> _Description of the task_:
Your response should consist solely of the lines from the one containing "red apple: 5 -> 3" through the final line of the entries, repeated exactly.

> _Provided records_:
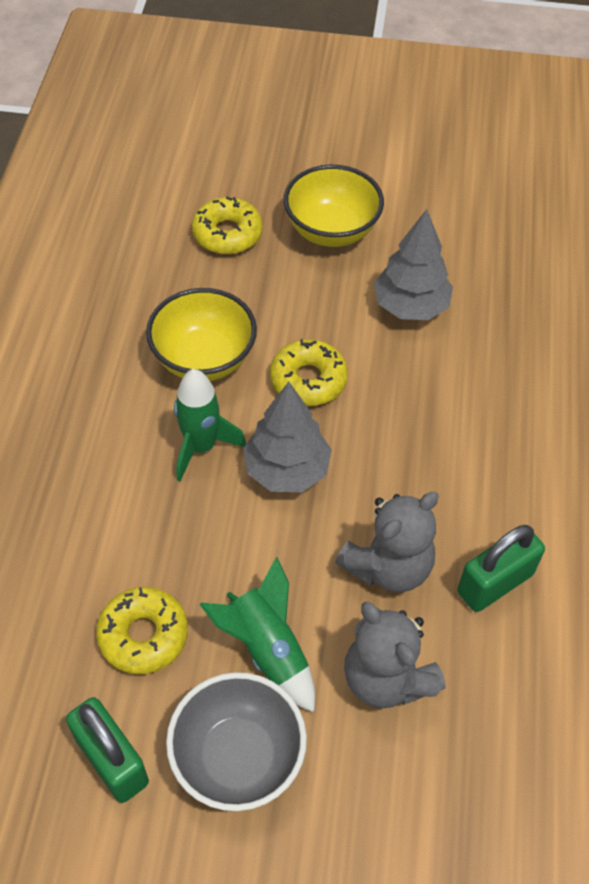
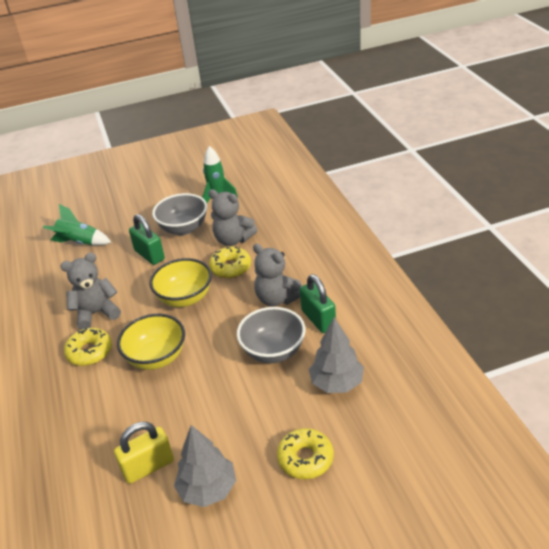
grey bowl: 1 -> 2
grey teddy bear: 2 -> 3
yellow padlock: 0 -> 1

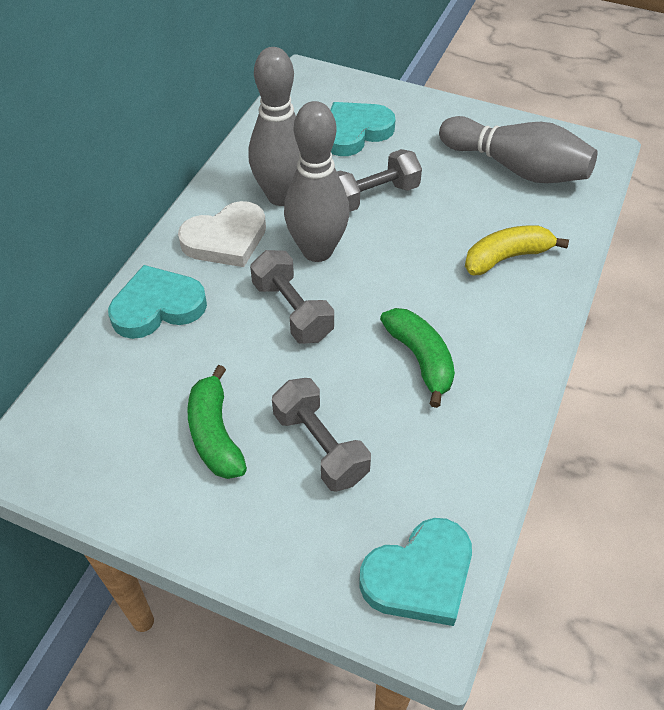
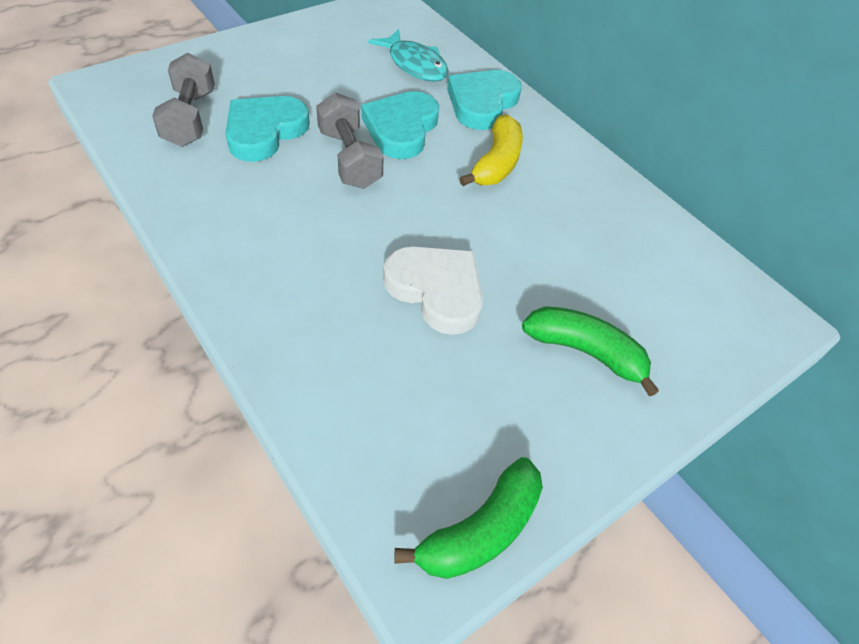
grey bowling pin: 3 -> 0
grey dumbbell: 3 -> 2
turquoise fish: 0 -> 1

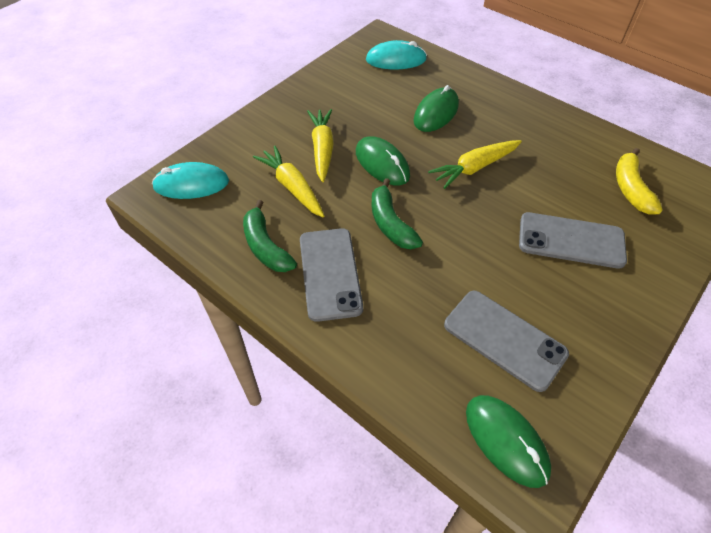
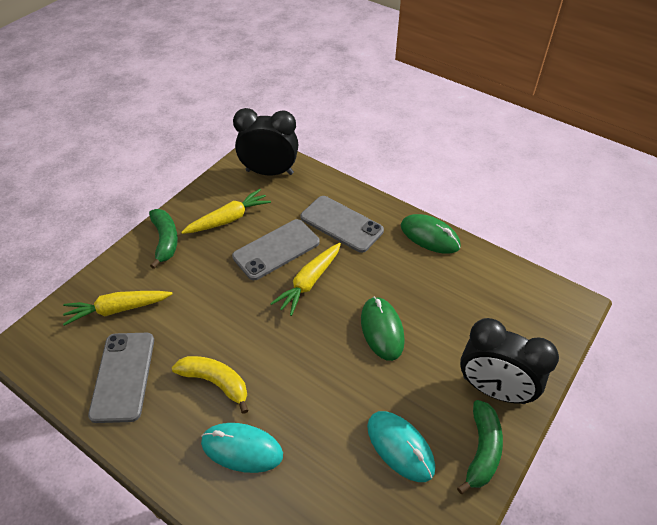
black clock: 0 -> 2
green mouse: 3 -> 2

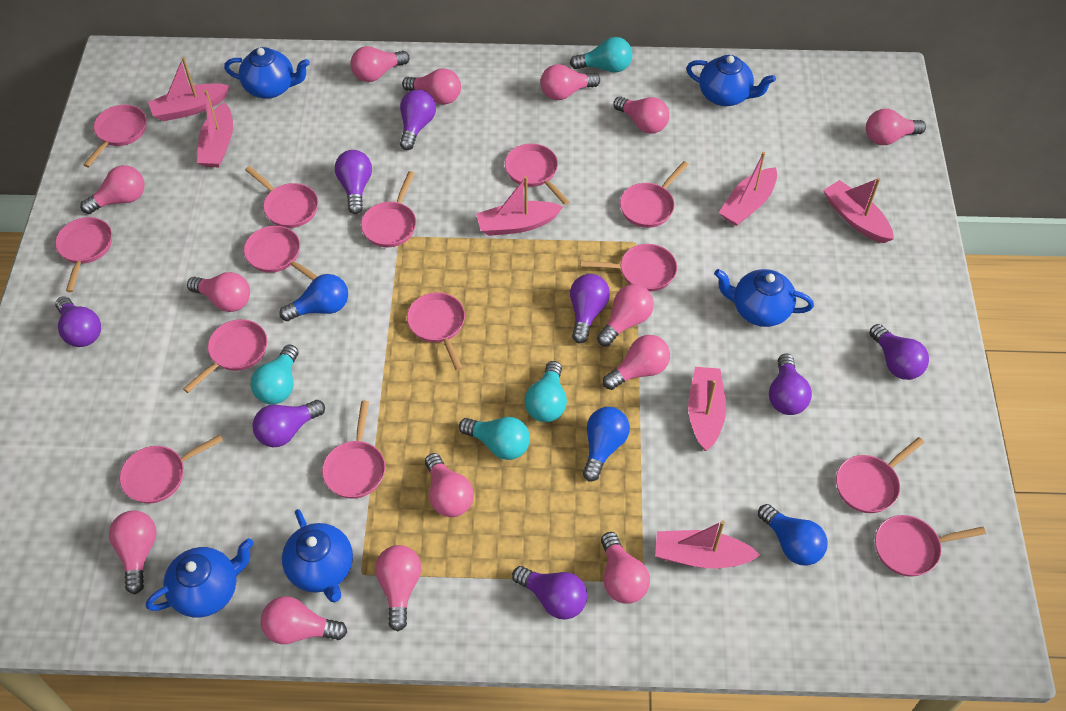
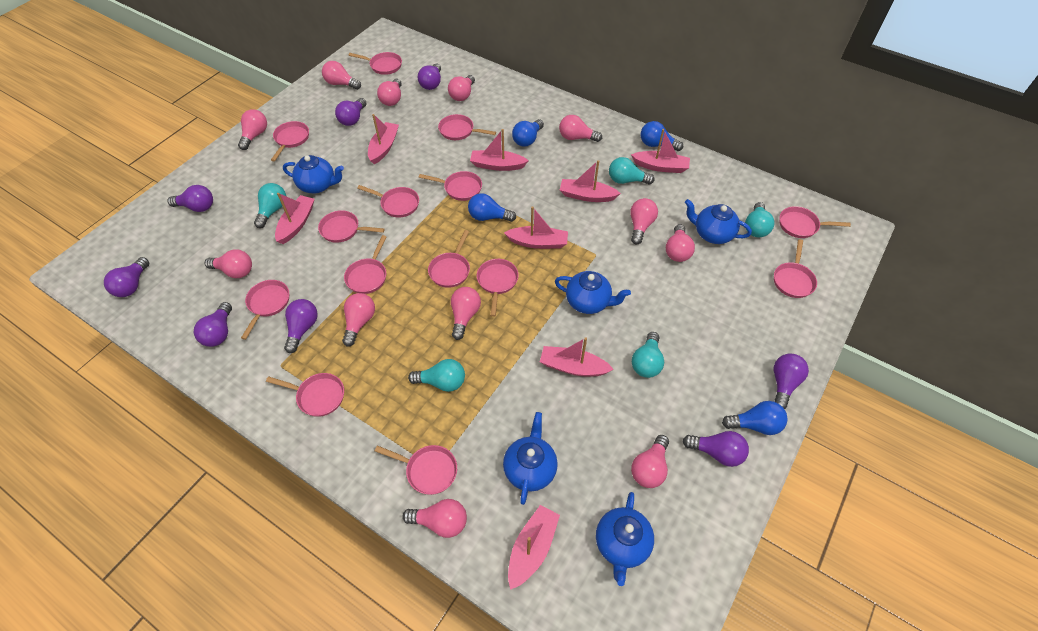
blue light bulb: 3 -> 4
pink boat: 7 -> 8
pink light bulb: 14 -> 12
turquoise light bulb: 4 -> 5

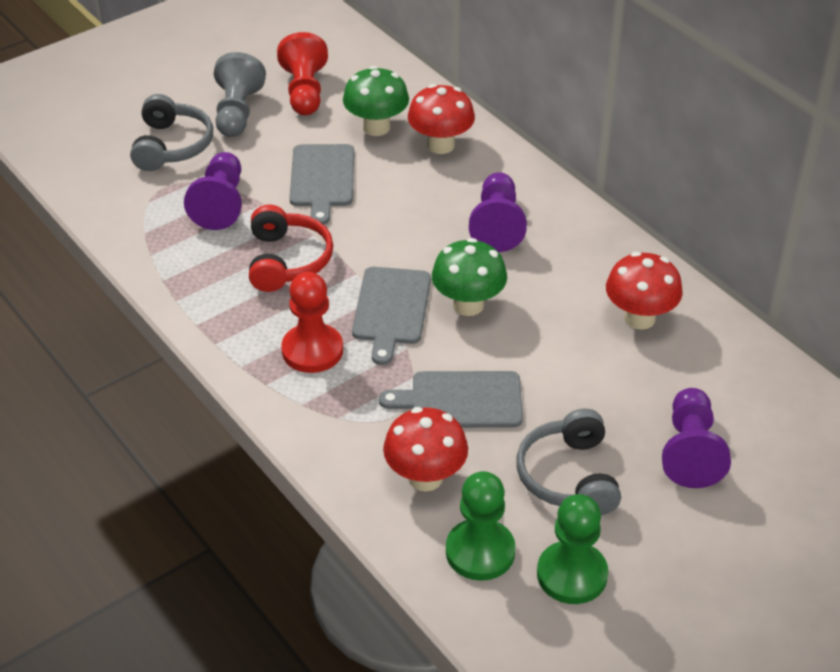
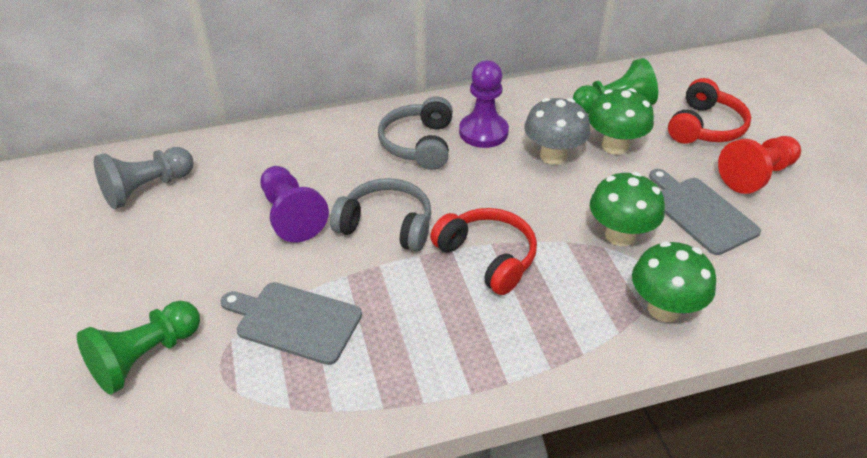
green mushroom: 2 -> 3
grey cutting board: 3 -> 2
grey mushroom: 0 -> 1
purple pawn: 3 -> 2
red headphones: 1 -> 2
red mushroom: 3 -> 0
red pawn: 2 -> 1

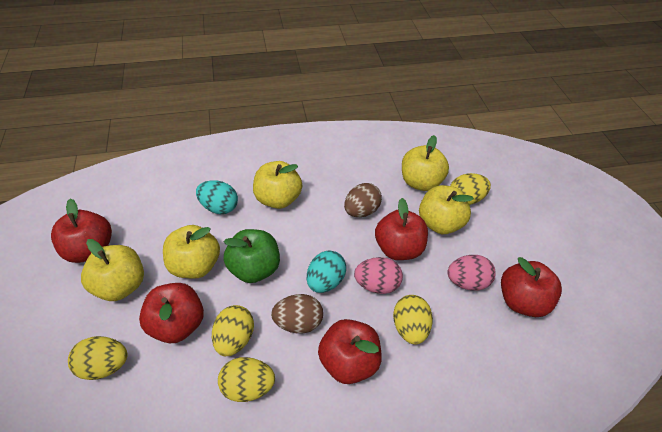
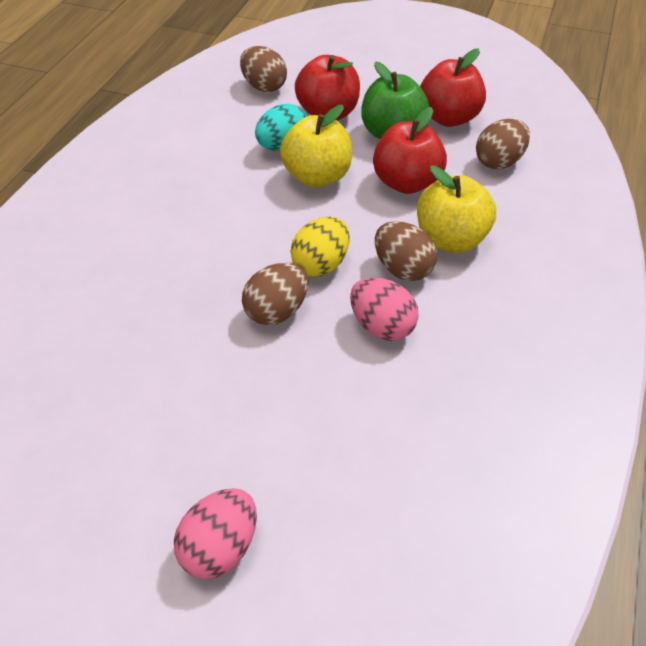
brown egg: 2 -> 4
red apple: 5 -> 3
turquoise egg: 2 -> 1
yellow apple: 5 -> 2
yellow egg: 5 -> 1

> _Response below_:
red apple: 5 -> 3
turquoise egg: 2 -> 1
yellow apple: 5 -> 2
yellow egg: 5 -> 1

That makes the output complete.